_DATASET EXTRACT_
···

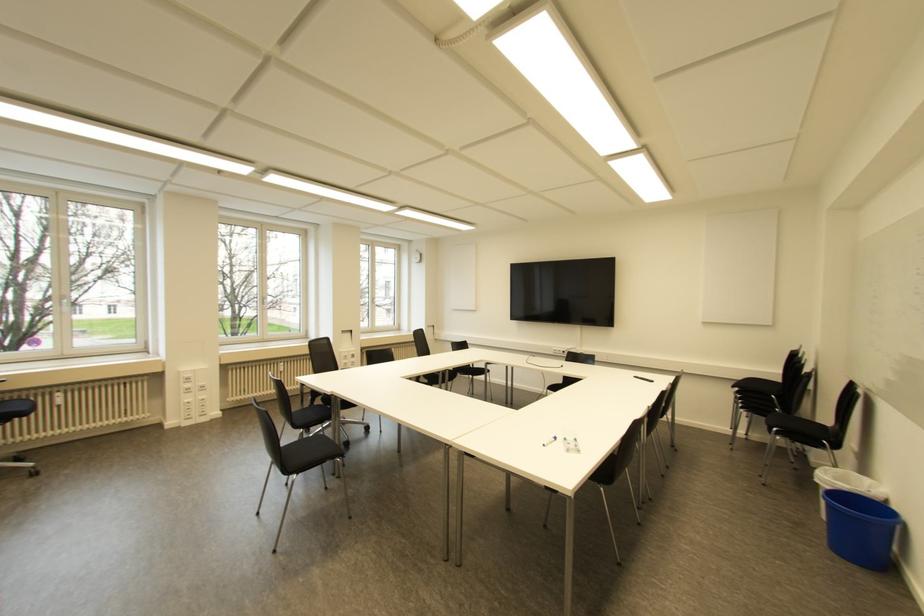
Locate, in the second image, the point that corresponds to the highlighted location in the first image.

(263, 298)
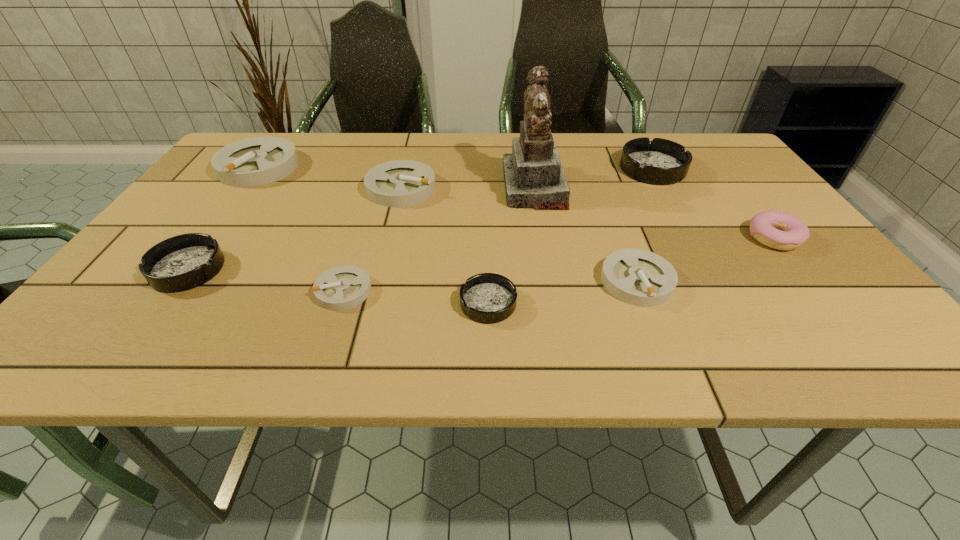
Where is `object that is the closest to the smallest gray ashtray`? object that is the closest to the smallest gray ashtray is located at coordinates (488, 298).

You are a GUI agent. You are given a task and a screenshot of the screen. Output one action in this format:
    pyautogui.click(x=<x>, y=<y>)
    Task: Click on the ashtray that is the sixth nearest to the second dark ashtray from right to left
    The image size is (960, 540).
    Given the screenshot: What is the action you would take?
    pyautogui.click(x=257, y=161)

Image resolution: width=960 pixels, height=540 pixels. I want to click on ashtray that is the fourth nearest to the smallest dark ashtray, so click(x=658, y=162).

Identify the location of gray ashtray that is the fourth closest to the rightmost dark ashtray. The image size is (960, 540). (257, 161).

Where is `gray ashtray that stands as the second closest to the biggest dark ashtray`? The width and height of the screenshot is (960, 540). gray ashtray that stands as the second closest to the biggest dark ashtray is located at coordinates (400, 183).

···

_TASK ITEM_
Please pull out every line of the listing above that contains the word "dark", treating uppercase and lowercase letters as different.

_OUTPUT FOR THIS TASK_
    Task: Click on the ashtray that is the sixth nearest to the second dark ashtray from right to left
Image resolution: width=960 pixels, height=540 pixels. I want to click on ashtray that is the fourth nearest to the smallest dark ashtray, so click(x=658, y=162).
Identify the location of gray ashtray that is the fourth closest to the rightmost dark ashtray. The image size is (960, 540). (257, 161).
Where is `gray ashtray that stands as the second closest to the biggest dark ashtray`? The width and height of the screenshot is (960, 540). gray ashtray that stands as the second closest to the biggest dark ashtray is located at coordinates (400, 183).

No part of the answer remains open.